_Given information:_
:::::

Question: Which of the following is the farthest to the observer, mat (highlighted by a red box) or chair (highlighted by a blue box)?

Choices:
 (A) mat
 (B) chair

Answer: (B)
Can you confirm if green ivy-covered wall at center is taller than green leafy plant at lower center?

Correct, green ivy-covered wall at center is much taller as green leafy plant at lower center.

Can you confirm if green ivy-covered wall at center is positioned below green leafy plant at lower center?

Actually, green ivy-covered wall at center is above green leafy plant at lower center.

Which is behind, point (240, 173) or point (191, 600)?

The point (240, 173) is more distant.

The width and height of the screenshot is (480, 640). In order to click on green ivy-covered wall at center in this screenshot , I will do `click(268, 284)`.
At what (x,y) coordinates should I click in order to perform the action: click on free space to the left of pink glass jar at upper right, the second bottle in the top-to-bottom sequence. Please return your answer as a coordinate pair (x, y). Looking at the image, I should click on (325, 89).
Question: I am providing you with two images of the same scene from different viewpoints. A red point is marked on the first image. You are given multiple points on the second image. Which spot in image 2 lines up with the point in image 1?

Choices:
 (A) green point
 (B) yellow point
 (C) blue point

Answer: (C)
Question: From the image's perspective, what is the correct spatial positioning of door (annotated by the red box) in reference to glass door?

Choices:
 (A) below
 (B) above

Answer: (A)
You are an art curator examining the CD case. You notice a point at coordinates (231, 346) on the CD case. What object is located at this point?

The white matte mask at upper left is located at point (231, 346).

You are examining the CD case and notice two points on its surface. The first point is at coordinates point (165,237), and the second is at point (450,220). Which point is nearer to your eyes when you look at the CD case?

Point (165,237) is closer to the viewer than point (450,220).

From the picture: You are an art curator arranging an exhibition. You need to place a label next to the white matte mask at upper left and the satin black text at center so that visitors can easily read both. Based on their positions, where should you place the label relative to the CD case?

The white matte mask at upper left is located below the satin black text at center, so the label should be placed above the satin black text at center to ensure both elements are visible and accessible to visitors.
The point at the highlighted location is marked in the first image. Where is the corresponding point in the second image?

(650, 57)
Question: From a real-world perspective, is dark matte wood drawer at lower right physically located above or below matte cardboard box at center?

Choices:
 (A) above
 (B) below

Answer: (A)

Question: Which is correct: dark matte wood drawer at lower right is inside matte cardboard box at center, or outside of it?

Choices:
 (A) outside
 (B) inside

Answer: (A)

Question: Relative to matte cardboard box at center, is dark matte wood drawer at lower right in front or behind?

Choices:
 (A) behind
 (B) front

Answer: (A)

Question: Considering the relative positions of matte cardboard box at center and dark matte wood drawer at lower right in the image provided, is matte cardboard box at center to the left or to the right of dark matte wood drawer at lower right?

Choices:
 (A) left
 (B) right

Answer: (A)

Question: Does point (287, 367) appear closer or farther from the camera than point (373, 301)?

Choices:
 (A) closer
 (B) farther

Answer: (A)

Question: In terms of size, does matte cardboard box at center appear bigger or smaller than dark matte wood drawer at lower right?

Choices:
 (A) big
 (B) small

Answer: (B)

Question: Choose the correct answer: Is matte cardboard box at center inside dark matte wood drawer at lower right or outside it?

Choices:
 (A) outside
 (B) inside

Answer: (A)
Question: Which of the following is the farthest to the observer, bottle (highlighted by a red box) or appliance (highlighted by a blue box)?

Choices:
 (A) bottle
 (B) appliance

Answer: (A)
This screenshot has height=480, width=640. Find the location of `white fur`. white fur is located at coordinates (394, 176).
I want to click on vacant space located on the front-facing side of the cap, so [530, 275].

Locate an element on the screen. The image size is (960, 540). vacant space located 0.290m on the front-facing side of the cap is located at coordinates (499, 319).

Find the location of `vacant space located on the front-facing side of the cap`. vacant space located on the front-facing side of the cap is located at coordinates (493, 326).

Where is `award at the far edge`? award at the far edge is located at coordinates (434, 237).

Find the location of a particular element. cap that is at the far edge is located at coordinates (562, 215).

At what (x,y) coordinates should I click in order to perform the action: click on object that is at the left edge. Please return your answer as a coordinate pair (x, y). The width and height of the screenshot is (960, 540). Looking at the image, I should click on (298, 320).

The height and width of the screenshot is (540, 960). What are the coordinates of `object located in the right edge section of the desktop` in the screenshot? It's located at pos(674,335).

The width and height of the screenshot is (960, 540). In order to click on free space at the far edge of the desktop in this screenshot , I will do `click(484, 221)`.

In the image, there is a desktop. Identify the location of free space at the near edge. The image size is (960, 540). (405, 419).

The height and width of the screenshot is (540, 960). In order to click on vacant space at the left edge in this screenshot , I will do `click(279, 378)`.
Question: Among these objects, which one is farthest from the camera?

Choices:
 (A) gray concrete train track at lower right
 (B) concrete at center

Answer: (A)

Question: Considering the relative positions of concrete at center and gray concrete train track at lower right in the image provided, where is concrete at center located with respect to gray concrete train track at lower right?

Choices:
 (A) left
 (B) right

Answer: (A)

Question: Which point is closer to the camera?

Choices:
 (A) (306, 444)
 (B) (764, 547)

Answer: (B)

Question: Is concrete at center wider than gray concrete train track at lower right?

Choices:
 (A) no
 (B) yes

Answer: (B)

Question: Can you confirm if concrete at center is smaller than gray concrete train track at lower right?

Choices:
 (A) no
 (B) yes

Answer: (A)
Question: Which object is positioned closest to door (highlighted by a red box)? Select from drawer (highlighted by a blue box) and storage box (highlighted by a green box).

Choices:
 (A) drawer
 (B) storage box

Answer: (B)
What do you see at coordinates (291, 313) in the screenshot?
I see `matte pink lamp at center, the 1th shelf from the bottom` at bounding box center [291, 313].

:::::

_What you are asked to do:_ Rewrite everything in the listing from the line containing "Correct, green ivy-covered" down to the line containing "The point (240, 173) is more distant." as a JSON list of strings, one string per line, leaving out blank lines.

_Worked answer:_
[
  "Correct, green ivy-covered wall at center is much taller as green leafy plant at lower center.",
  "Can you confirm if green ivy-covered wall at center is positioned below green leafy plant at lower center?",
  "Actually, green ivy-covered wall at center is above green leafy plant at lower center.",
  "Which is behind, point (240, 173) or point (191, 600)?",
  "The point (240, 173) is more distant."
]